┌─ Data under study
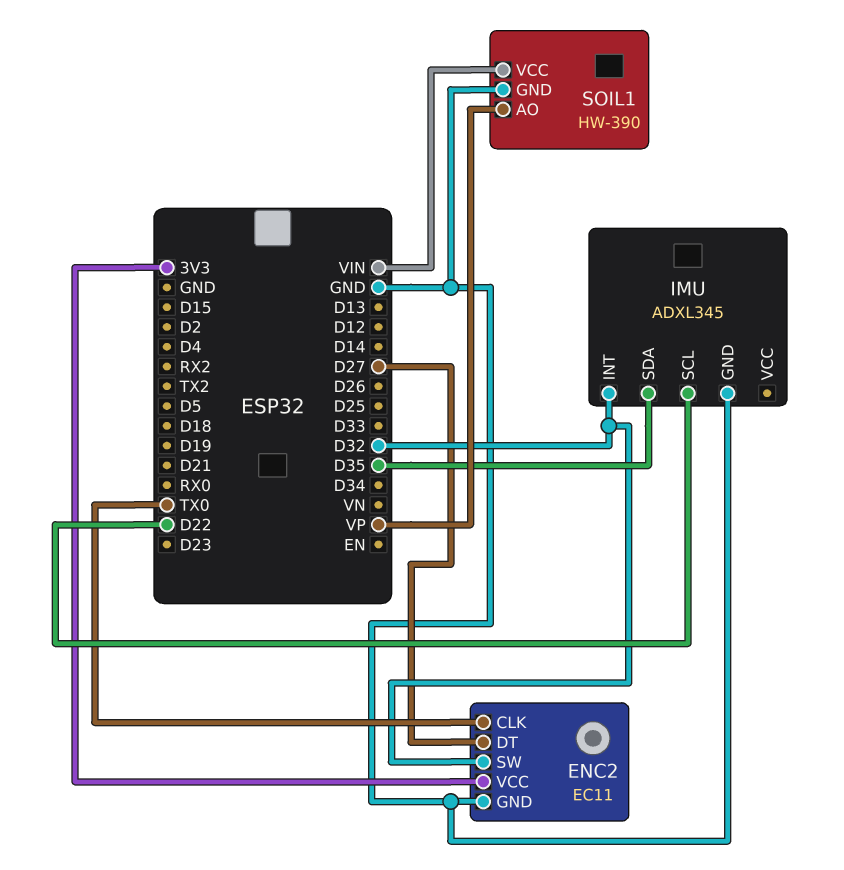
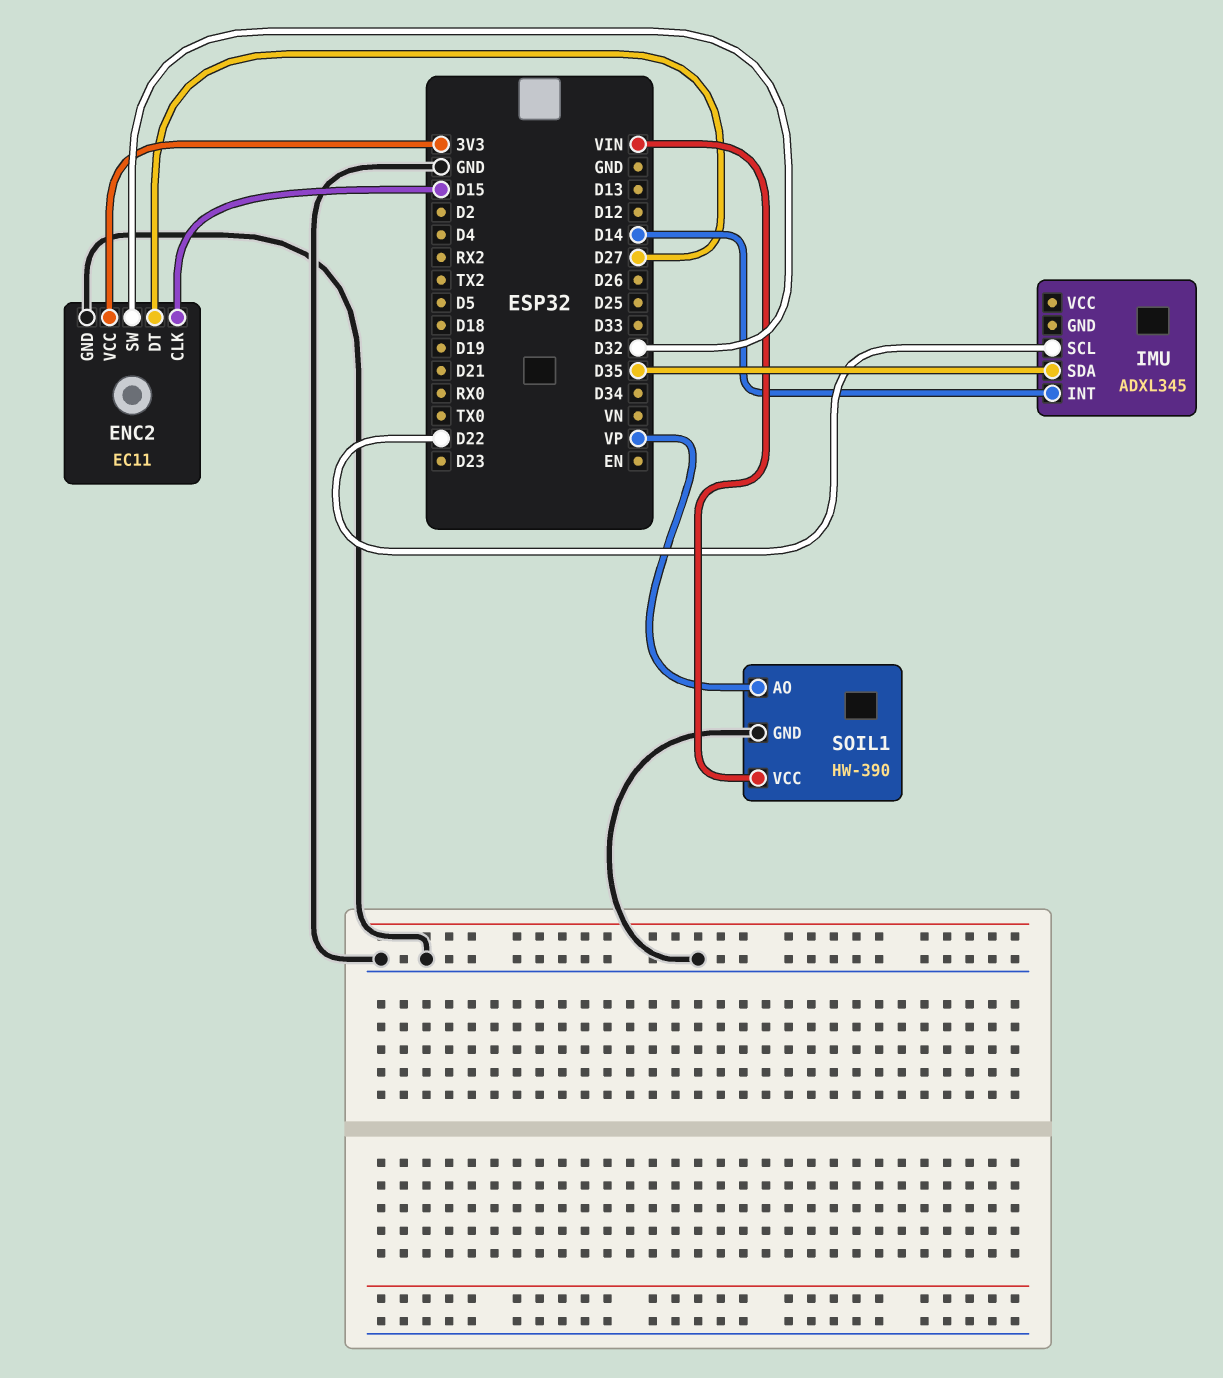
ENC2 pin CLK: TX0 -> D15
IMU pin GND: GND -> none
IMU pin INT: D32 -> D14

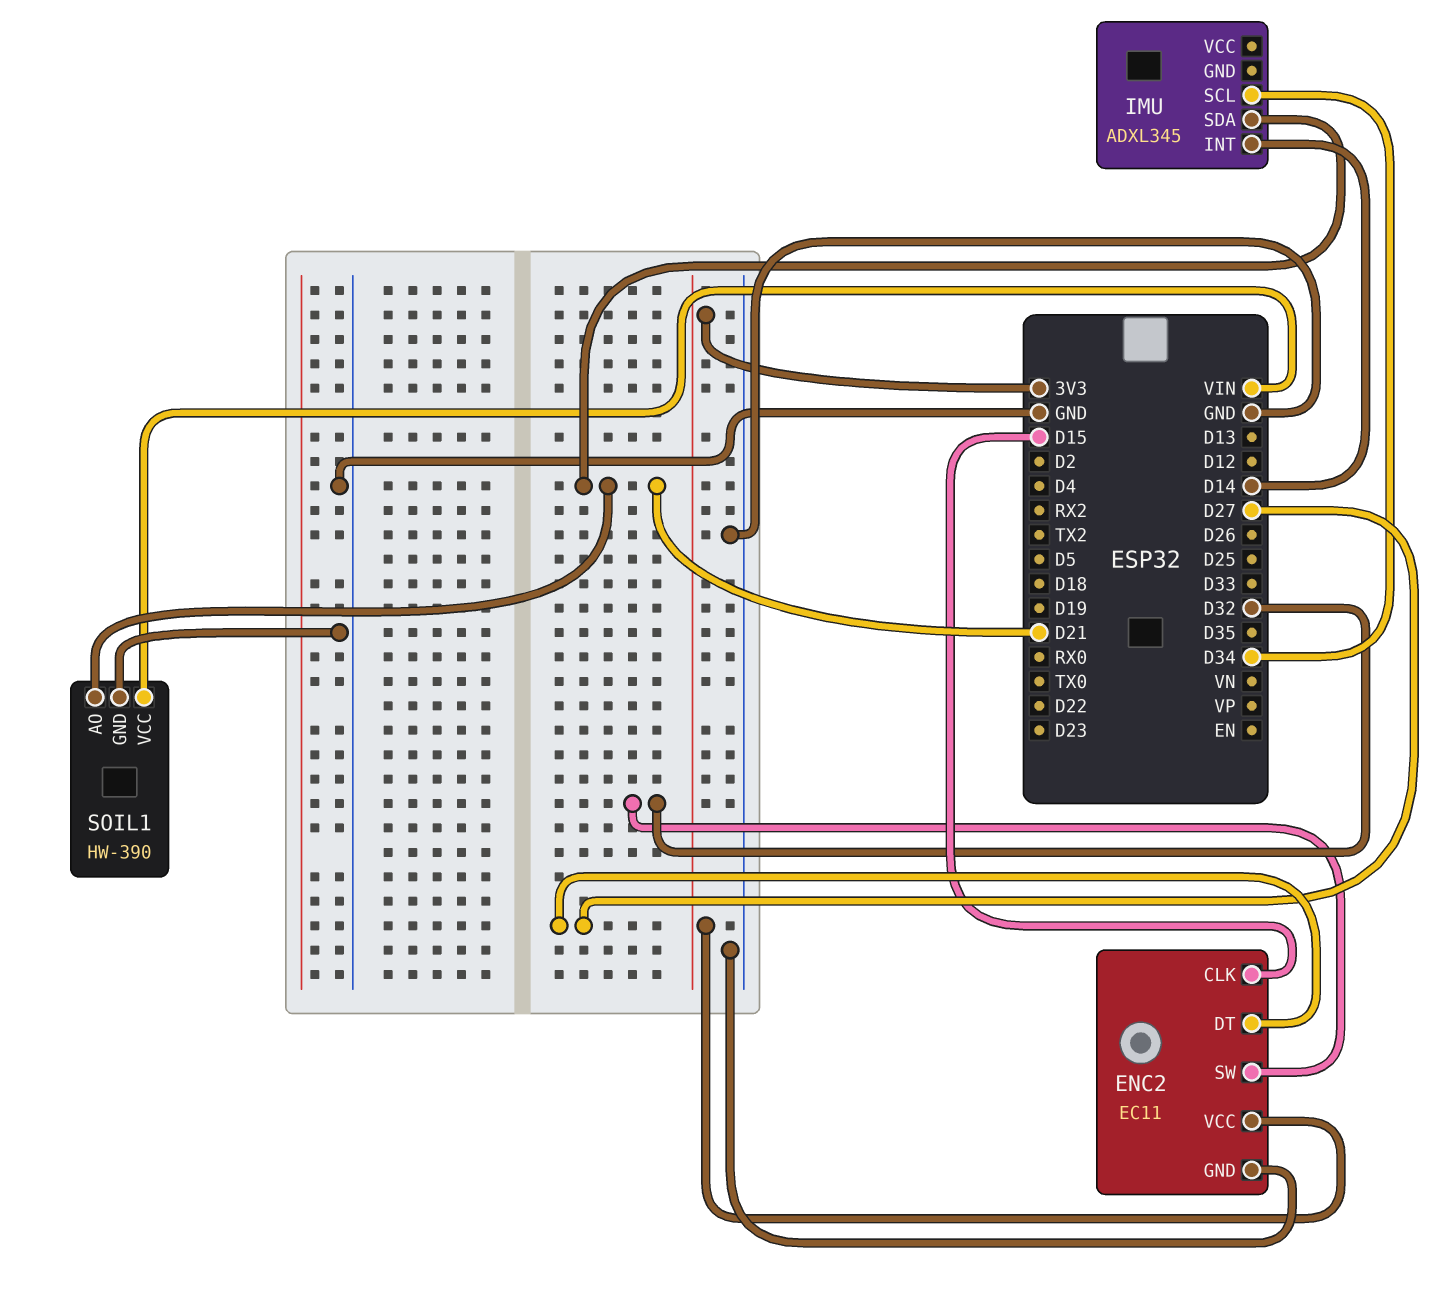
IMU pin SCL: D22 -> D34
IMU pin SDA: D35 -> D21
SOIL1 pin AO: VP -> D21

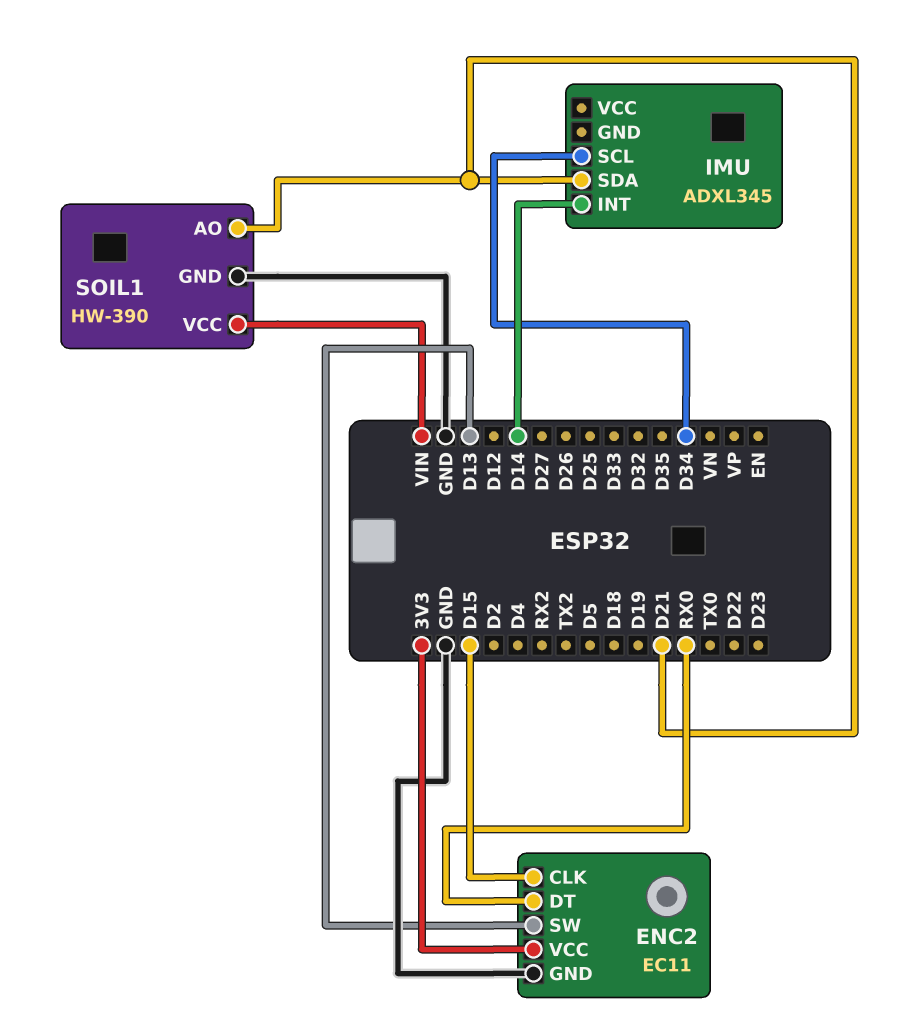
ENC2 pin DT: D27 -> RX0
ENC2 pin SW: D32 -> D13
└─
Task prompt = Repeat the records in full and exactly, leaving every picture out.

Answer space =
ENC2 pin CLK: TX0 -> D15
IMU pin GND: GND -> none
IMU pin INT: D32 -> D14

IMU pin SCL: D22 -> D34
IMU pin SDA: D35 -> D21
SOIL1 pin AO: VP -> D21

ENC2 pin DT: D27 -> RX0
ENC2 pin SW: D32 -> D13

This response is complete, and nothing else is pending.